[SUPPLIED RECORDS]

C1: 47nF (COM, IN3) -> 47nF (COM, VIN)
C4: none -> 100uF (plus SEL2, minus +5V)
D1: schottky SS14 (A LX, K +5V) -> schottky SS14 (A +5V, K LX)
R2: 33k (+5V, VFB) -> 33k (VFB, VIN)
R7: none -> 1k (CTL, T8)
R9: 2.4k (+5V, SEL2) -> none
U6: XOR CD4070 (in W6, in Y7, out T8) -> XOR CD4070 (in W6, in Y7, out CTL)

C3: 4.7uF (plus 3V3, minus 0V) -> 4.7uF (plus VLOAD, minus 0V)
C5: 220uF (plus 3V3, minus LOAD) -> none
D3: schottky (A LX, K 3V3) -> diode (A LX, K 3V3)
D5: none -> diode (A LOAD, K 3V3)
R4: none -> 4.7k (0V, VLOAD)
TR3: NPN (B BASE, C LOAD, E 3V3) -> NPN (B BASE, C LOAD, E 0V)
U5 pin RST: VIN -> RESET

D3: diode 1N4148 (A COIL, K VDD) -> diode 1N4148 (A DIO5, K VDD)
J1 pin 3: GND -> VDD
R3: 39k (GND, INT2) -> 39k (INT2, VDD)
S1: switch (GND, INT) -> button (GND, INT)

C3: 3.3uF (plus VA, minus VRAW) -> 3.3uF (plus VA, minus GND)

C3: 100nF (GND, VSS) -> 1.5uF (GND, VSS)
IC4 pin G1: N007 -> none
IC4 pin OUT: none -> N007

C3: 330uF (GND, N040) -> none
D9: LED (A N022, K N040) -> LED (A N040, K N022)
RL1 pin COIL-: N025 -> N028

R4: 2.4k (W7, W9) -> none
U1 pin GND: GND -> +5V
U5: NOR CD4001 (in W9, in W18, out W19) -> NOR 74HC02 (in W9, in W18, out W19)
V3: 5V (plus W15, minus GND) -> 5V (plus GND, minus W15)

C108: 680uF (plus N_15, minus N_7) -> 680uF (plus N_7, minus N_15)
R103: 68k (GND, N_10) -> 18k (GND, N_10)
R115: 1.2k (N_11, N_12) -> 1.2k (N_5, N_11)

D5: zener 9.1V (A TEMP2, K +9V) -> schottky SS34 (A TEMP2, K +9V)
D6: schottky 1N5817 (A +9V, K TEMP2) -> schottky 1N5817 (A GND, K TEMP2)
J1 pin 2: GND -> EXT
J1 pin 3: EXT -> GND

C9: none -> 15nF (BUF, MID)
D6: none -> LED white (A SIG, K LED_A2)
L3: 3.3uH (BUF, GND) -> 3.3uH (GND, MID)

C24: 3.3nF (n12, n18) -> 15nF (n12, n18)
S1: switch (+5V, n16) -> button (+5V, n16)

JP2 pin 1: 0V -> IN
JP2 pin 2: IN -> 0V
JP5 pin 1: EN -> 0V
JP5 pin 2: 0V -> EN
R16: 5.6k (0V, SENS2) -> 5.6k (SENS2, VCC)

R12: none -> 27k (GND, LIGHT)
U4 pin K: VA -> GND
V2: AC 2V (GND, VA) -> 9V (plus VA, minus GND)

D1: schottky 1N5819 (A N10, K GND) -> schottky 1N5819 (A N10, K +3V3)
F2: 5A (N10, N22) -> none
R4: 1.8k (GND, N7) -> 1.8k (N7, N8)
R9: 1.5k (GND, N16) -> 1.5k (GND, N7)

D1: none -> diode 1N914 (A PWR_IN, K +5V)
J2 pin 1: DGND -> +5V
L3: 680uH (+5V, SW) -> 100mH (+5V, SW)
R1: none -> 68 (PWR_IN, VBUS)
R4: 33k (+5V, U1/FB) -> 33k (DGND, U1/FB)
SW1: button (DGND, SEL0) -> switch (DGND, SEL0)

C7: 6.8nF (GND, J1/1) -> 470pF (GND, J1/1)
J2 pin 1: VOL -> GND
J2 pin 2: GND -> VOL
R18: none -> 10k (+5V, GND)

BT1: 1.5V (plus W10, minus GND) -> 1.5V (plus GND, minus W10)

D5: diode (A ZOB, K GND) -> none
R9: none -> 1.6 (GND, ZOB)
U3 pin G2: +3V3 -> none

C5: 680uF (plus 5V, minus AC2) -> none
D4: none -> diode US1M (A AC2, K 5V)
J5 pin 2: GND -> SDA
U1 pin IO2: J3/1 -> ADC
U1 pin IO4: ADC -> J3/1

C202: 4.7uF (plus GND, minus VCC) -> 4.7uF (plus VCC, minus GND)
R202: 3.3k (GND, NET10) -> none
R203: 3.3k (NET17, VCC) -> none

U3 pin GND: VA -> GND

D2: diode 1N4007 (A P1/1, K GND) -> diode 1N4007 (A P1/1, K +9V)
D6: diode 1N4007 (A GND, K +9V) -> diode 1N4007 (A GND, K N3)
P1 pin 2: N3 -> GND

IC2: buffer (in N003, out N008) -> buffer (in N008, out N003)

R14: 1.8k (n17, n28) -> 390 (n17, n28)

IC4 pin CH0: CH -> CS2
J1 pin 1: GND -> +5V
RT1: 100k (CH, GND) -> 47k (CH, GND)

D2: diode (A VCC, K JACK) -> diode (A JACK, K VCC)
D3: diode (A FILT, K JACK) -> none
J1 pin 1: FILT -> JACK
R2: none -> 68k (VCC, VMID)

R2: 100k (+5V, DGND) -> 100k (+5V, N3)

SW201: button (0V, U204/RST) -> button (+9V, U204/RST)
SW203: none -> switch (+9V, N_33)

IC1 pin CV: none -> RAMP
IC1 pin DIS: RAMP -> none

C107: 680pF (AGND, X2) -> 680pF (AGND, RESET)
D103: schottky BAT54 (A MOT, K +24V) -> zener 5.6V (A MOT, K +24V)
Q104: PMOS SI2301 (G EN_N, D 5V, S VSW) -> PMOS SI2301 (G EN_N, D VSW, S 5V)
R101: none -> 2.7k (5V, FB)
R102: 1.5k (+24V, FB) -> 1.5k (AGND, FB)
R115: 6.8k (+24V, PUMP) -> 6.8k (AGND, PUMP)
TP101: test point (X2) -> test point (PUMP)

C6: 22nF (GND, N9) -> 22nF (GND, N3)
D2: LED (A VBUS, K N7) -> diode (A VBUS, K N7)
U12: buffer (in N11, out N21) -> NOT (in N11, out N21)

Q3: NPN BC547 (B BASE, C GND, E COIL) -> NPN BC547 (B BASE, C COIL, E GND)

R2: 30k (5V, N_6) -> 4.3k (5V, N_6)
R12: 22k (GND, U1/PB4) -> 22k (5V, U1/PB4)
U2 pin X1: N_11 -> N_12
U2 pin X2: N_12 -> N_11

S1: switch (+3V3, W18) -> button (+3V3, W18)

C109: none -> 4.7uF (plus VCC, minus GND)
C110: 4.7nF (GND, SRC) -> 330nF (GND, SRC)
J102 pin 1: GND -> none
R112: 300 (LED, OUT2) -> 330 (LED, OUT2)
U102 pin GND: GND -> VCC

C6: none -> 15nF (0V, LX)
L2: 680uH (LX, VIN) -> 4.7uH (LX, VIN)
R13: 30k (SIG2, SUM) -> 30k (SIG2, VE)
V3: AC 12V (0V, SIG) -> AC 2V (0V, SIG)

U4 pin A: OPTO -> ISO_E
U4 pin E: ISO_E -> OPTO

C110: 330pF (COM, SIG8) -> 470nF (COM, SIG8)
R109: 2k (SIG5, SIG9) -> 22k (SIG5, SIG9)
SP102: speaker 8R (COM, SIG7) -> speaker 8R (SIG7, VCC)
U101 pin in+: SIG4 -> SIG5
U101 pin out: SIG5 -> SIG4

[/SUPPLIED RECORDS]

**TASK TO CARRY OUT:**
Please find each line in the records above that holds the word "JACK", and copy it.

**EXERCISE ANSWER:**
D2: diode (A VCC, K JACK) -> diode (A JACK, K VCC)
D3: diode (A FILT, K JACK) -> none
J1 pin 1: FILT -> JACK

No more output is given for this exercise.